Dataset entries
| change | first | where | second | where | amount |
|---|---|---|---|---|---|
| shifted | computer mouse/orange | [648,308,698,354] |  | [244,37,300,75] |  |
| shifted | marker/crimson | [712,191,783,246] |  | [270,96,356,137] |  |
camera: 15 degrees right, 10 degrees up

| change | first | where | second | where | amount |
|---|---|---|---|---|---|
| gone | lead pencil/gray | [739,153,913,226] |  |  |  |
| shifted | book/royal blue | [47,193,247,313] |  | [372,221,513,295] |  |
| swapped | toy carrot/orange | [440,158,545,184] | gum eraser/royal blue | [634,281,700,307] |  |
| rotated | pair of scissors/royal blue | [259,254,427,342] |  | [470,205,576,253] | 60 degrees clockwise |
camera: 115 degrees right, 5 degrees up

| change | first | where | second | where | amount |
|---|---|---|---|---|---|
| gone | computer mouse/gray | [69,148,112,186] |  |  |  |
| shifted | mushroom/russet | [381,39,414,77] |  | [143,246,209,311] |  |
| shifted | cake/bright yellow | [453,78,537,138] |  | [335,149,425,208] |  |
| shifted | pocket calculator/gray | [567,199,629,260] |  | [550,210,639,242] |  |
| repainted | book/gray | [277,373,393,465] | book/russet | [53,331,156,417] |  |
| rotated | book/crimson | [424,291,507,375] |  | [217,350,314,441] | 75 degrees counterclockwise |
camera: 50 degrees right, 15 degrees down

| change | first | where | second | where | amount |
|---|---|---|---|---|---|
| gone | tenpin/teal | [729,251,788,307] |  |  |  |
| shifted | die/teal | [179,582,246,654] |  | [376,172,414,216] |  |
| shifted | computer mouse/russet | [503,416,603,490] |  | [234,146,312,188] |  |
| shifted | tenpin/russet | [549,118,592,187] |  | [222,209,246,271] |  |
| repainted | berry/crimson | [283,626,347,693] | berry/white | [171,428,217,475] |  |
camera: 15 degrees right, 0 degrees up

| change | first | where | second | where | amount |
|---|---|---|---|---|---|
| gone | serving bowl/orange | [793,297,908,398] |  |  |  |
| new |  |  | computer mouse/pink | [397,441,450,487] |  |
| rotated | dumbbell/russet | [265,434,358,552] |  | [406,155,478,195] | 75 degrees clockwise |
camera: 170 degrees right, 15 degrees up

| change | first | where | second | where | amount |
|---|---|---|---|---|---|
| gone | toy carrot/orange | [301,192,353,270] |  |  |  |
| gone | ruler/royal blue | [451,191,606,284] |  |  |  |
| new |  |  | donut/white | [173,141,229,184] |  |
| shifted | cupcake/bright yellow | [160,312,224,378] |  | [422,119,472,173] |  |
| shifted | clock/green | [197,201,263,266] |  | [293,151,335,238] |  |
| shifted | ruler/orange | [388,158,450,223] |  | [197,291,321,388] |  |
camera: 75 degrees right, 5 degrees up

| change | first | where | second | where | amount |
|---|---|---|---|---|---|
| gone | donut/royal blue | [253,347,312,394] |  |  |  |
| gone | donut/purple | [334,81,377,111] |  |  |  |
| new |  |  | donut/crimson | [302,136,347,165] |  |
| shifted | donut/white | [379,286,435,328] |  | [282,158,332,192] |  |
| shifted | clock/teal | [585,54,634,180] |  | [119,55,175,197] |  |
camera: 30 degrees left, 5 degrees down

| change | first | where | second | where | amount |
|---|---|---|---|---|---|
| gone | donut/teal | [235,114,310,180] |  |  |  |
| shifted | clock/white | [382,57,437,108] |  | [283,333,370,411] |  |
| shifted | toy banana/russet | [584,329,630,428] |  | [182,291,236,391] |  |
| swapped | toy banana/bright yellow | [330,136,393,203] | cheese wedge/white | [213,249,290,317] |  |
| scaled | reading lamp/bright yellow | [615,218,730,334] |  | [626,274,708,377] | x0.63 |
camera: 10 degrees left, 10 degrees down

**TASK PROMPT:**
Wherever "camera" occurs in the entries above, copy the line it sits on.

**ANSWER TO THE PROBLEM:**
camera: 15 degrees right, 10 degrees up
camera: 115 degrees right, 5 degrees up
camera: 50 degrees right, 15 degrees down
camera: 15 degrees right, 0 degrees up
camera: 170 degrees right, 15 degrees up
camera: 75 degrees right, 5 degrees up
camera: 30 degrees left, 5 degrees down
camera: 10 degrees left, 10 degrees down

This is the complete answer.